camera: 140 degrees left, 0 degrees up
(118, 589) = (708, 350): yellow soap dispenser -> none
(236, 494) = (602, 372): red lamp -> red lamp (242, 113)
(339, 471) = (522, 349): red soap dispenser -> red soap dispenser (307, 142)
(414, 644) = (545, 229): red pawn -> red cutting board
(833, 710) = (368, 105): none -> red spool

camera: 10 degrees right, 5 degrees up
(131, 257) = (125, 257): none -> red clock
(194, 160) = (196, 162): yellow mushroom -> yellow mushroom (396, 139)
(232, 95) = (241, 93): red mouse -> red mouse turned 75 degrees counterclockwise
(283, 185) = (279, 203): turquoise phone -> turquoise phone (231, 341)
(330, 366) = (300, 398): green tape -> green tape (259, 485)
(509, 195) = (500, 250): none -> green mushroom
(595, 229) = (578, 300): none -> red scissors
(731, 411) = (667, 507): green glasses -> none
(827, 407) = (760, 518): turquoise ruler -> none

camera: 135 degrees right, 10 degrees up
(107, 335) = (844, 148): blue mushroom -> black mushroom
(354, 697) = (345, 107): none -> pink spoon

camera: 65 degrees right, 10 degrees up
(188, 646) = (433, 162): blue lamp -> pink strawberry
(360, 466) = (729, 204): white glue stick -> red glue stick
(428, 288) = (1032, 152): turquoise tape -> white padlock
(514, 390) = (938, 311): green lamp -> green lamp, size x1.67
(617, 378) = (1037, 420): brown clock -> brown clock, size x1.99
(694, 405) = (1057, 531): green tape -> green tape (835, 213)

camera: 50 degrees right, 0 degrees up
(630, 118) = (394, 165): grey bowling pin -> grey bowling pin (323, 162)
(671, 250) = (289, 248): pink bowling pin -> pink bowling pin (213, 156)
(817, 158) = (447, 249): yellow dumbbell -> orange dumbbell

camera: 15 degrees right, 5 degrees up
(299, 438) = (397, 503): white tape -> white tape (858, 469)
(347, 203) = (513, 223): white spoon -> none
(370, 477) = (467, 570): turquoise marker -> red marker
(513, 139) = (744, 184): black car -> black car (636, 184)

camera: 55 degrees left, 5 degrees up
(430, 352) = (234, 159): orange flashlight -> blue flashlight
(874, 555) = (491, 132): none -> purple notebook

◆ ◆ ◆ ◆ ◆ ◆ ◆

**PROBLEM DESCRIPTION**
What you return must match the data word for word.

**RESULT**
camera: 140 degrees left, 0 degrees up
(118, 589) = (708, 350): yellow soap dispenser -> none
(236, 494) = (602, 372): red lamp -> red lamp (242, 113)
(339, 471) = (522, 349): red soap dispenser -> red soap dispenser (307, 142)
(414, 644) = (545, 229): red pawn -> red cutting board
(833, 710) = (368, 105): none -> red spool

camera: 10 degrees right, 5 degrees up
(131, 257) = (125, 257): none -> red clock
(194, 160) = (196, 162): yellow mushroom -> yellow mushroom (396, 139)
(232, 95) = (241, 93): red mouse -> red mouse turned 75 degrees counterclockwise
(283, 185) = (279, 203): turquoise phone -> turquoise phone (231, 341)
(330, 366) = (300, 398): green tape -> green tape (259, 485)
(509, 195) = (500, 250): none -> green mushroom
(595, 229) = (578, 300): none -> red scissors
(731, 411) = (667, 507): green glasses -> none
(827, 407) = (760, 518): turquoise ruler -> none

camera: 135 degrees right, 10 degrees up
(107, 335) = (844, 148): blue mushroom -> black mushroom
(354, 697) = (345, 107): none -> pink spoon

camera: 65 degrees right, 10 degrees up
(188, 646) = (433, 162): blue lamp -> pink strawberry
(360, 466) = (729, 204): white glue stick -> red glue stick
(428, 288) = (1032, 152): turquoise tape -> white padlock
(514, 390) = (938, 311): green lamp -> green lamp, size x1.67
(617, 378) = (1037, 420): brown clock -> brown clock, size x1.99
(694, 405) = (1057, 531): green tape -> green tape (835, 213)

camera: 50 degrees right, 0 degrees up
(630, 118) = (394, 165): grey bowling pin -> grey bowling pin (323, 162)
(671, 250) = (289, 248): pink bowling pin -> pink bowling pin (213, 156)
(817, 158) = (447, 249): yellow dumbbell -> orange dumbbell

camera: 15 degrees right, 5 degrees up
(299, 438) = (397, 503): white tape -> white tape (858, 469)
(347, 203) = (513, 223): white spoon -> none
(370, 477) = (467, 570): turquoise marker -> red marker
(513, 139) = (744, 184): black car -> black car (636, 184)

camera: 55 degrees left, 5 degrees up
(430, 352) = (234, 159): orange flashlight -> blue flashlight
(874, 555) = (491, 132): none -> purple notebook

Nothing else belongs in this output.